◆ **BRIEF**
All lines in the data below carrying the string "plate" are to be located and copied.

◆ **Scene change data**
===============

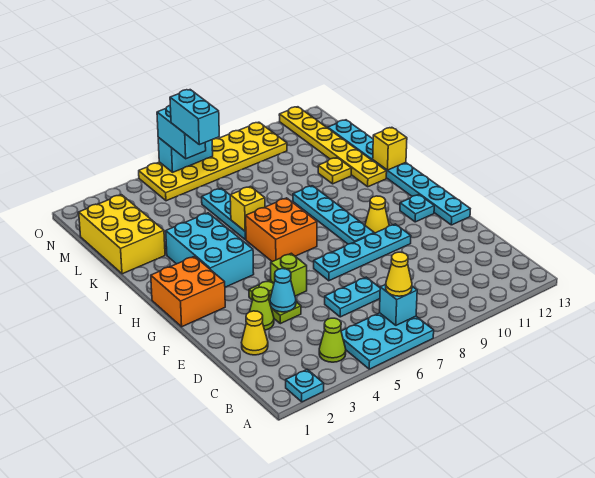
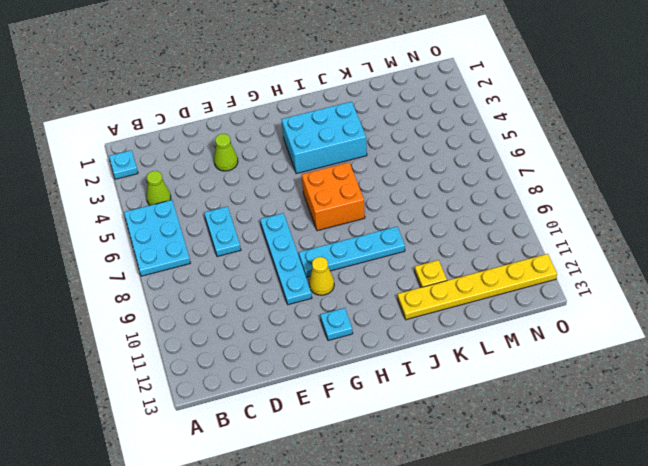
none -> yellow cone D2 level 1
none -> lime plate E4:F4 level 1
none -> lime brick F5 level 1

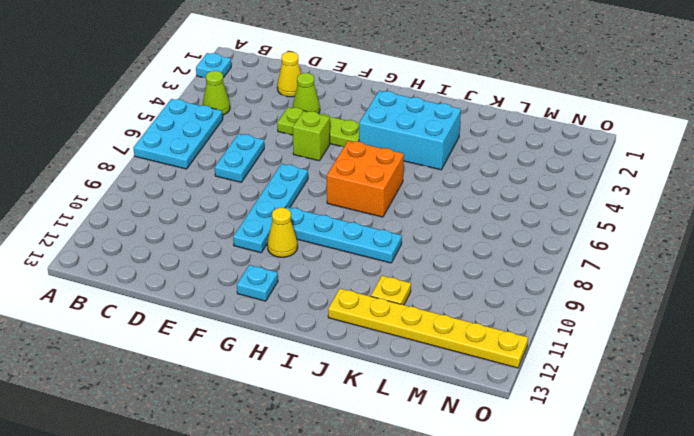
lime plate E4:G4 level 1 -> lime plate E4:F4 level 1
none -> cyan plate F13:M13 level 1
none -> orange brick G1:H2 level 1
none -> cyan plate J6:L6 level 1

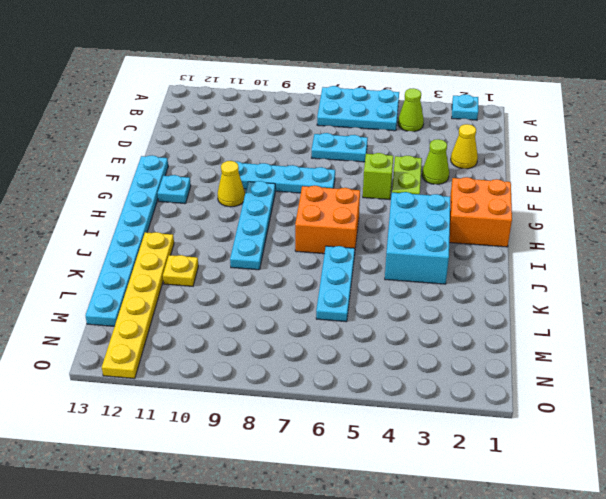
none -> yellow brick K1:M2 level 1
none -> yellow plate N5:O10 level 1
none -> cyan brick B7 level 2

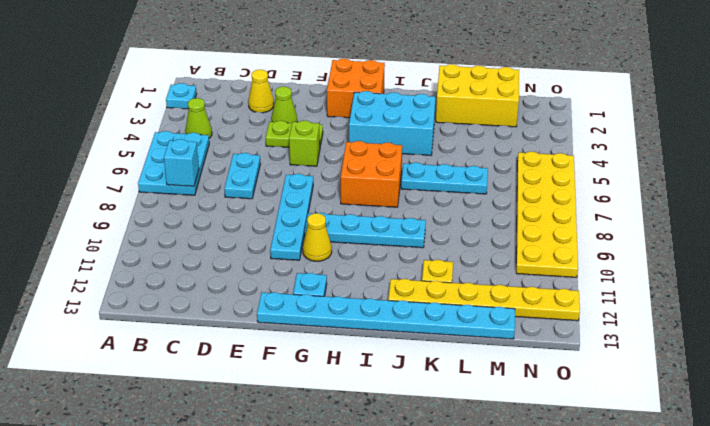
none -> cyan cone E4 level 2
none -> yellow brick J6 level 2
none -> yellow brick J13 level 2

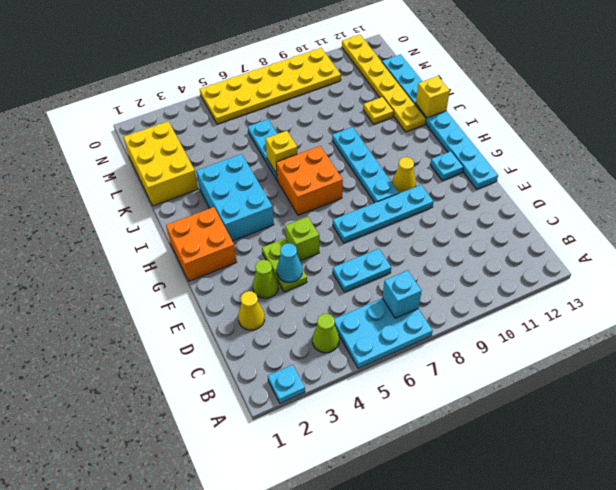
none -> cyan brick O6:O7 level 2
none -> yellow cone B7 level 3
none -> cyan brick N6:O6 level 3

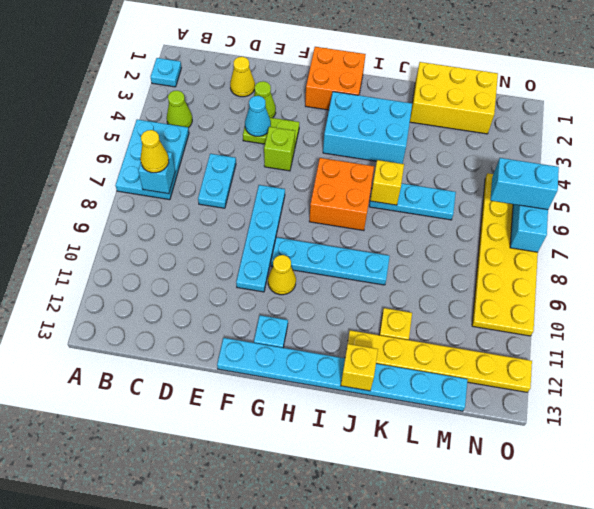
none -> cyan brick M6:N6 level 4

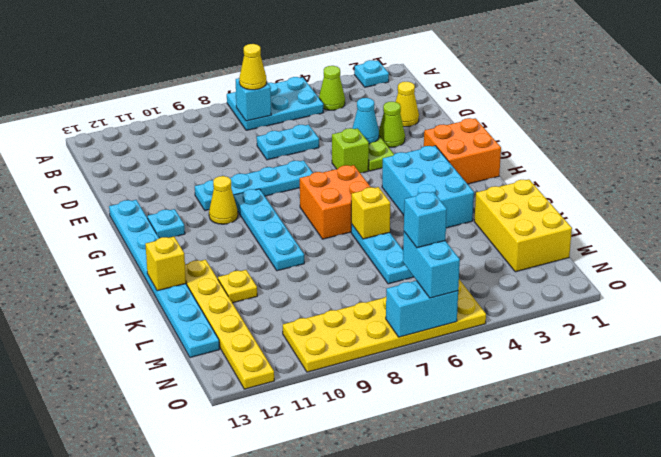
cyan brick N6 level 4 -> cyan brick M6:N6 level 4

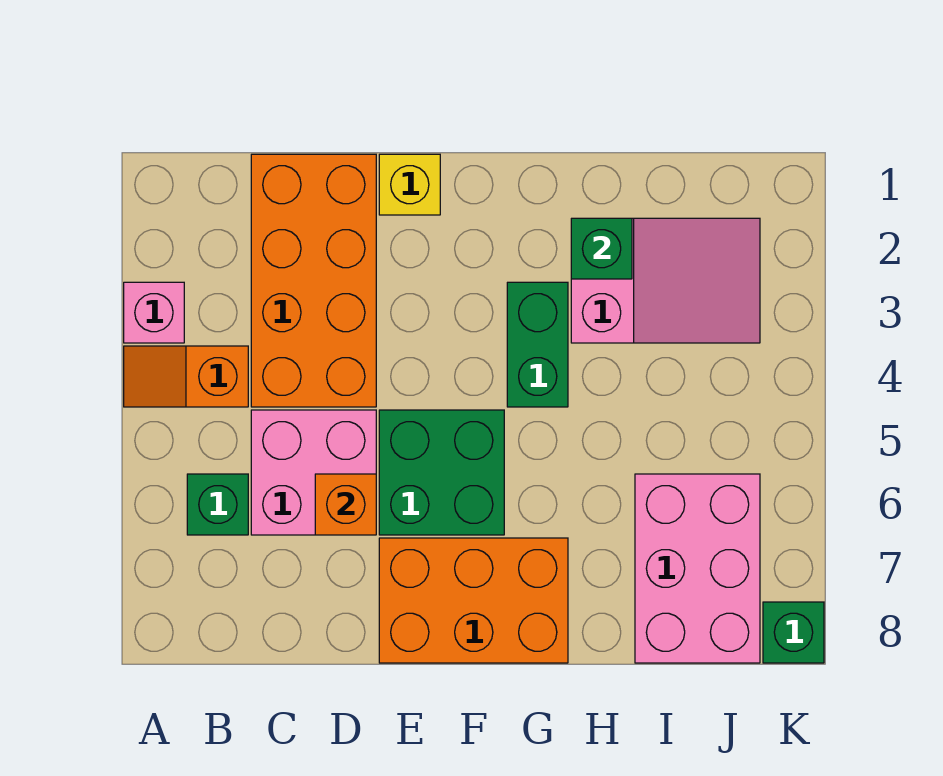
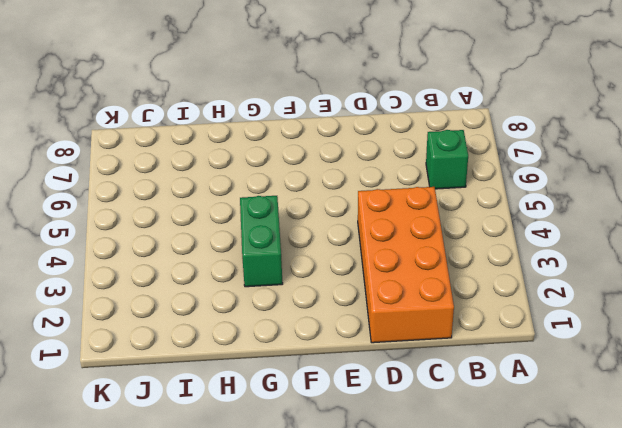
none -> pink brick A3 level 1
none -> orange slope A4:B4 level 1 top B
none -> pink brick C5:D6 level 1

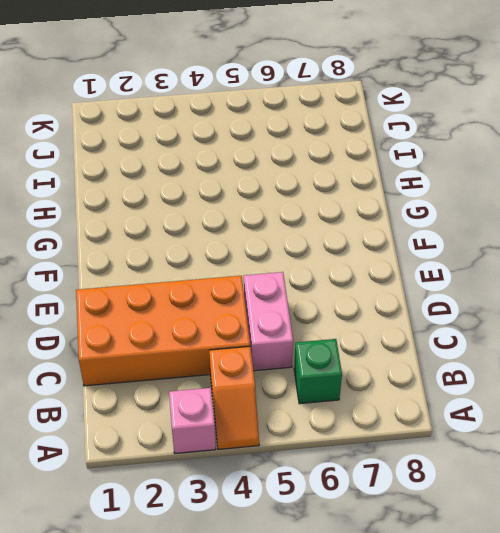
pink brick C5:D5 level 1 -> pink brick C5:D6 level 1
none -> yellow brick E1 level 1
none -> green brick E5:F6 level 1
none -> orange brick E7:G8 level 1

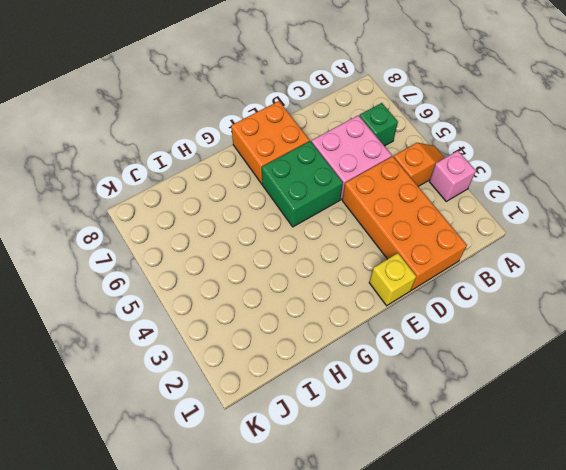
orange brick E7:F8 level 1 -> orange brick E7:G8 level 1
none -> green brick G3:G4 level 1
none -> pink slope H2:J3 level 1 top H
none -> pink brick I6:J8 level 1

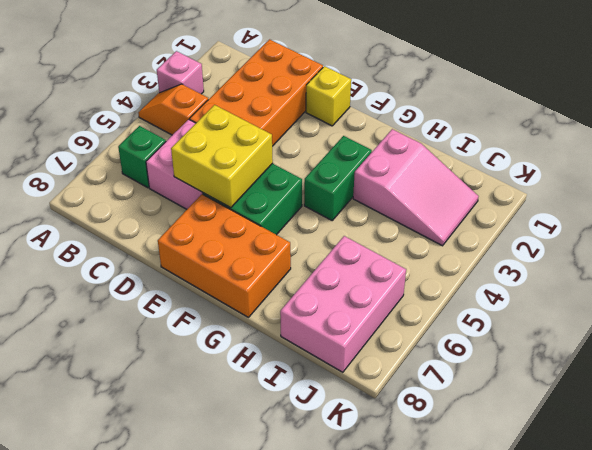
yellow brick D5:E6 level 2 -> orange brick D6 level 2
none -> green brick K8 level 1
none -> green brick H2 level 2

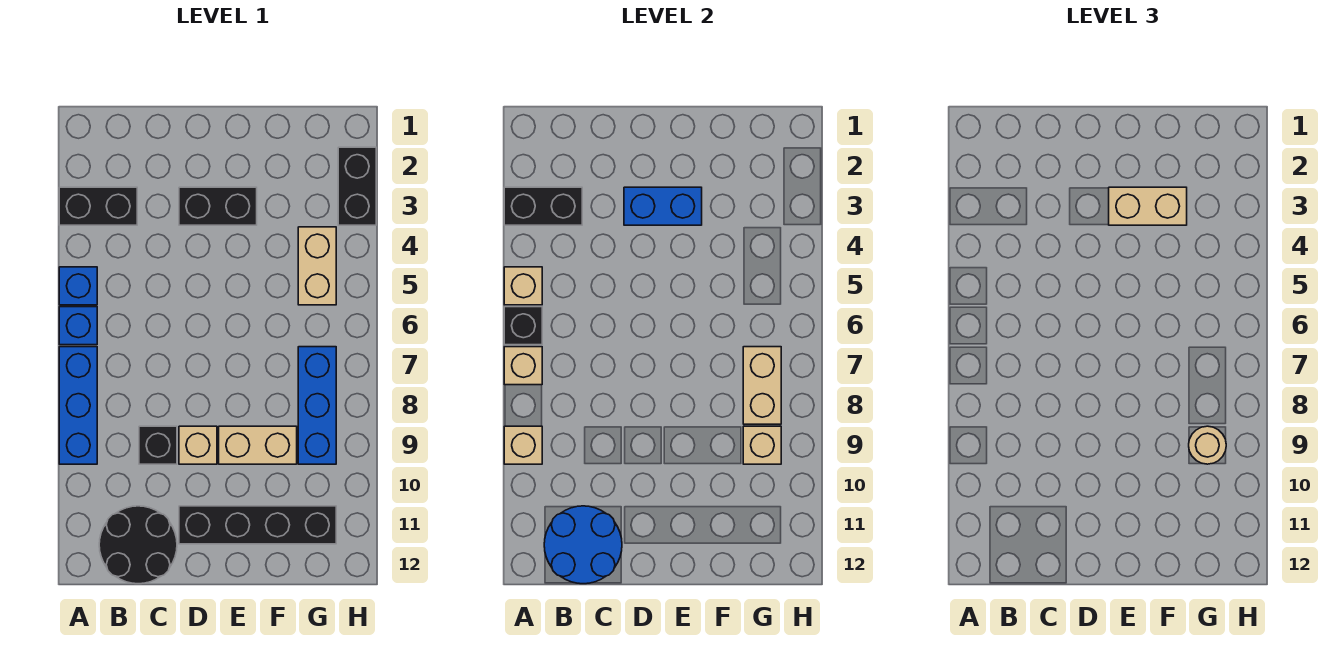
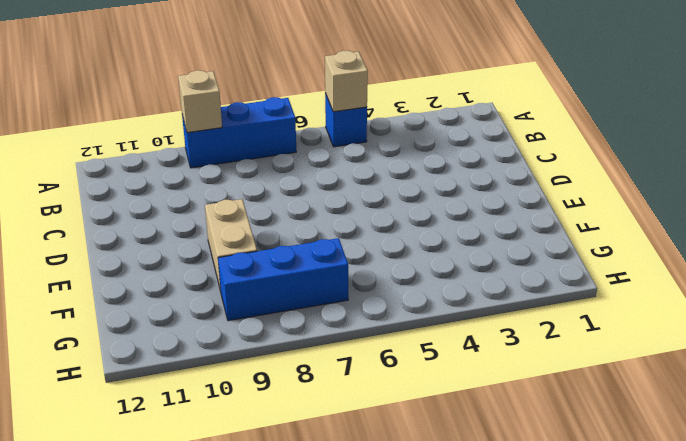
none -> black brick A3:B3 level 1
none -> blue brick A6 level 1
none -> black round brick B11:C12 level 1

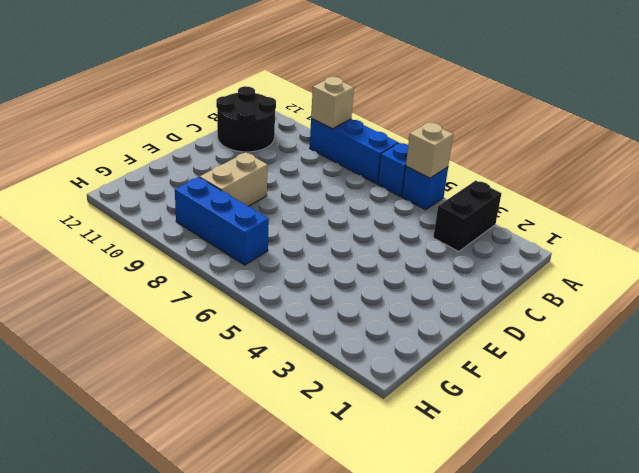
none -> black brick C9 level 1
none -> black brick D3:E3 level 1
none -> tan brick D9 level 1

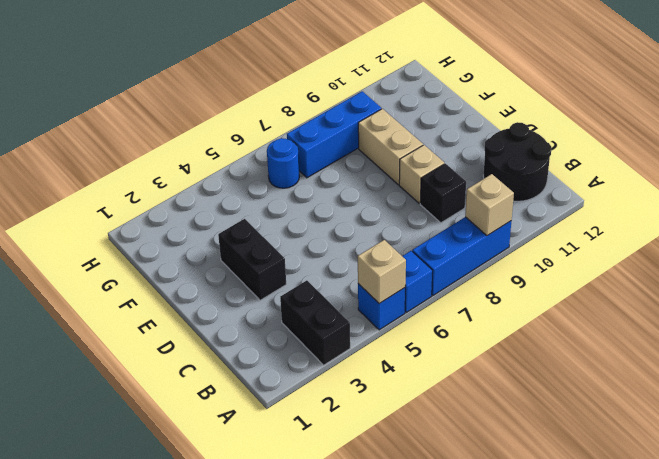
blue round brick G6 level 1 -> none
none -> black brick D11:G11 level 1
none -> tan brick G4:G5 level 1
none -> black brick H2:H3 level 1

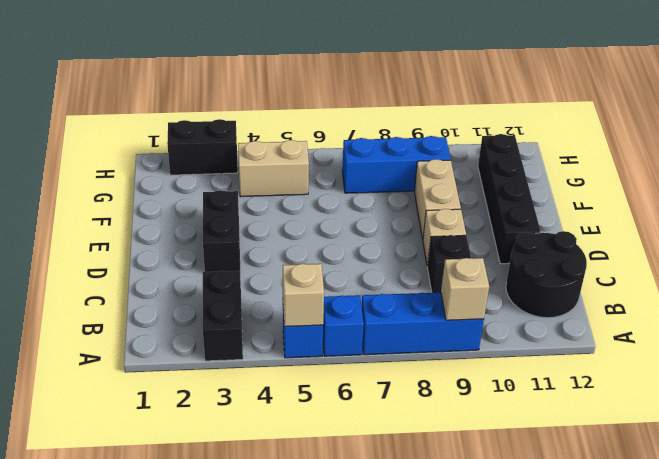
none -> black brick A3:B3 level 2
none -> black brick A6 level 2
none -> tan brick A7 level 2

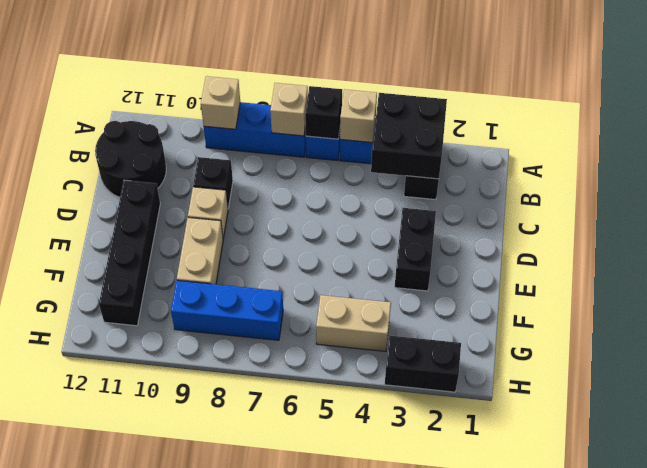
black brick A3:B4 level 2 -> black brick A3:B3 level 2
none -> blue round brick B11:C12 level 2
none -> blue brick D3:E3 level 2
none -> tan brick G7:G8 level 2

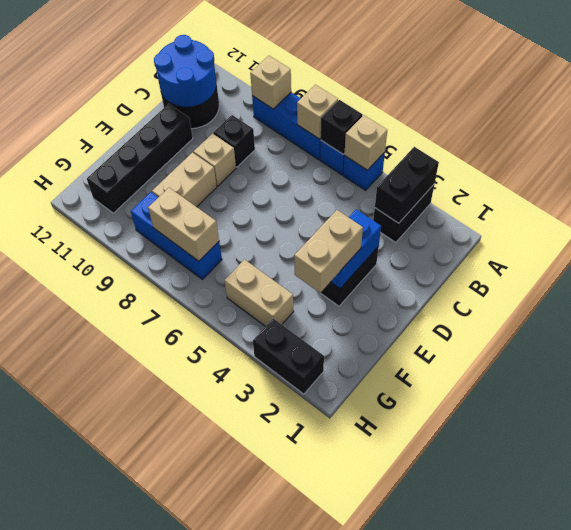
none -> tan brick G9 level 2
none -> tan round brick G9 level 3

===============

◆ **EXPECTED OUTPUT**
none -> lime plate E4:F4 level 1
lime plate E4:G4 level 1 -> lime plate E4:F4 level 1
none -> cyan plate F13:M13 level 1
none -> cyan plate J6:L6 level 1
none -> yellow plate N5:O10 level 1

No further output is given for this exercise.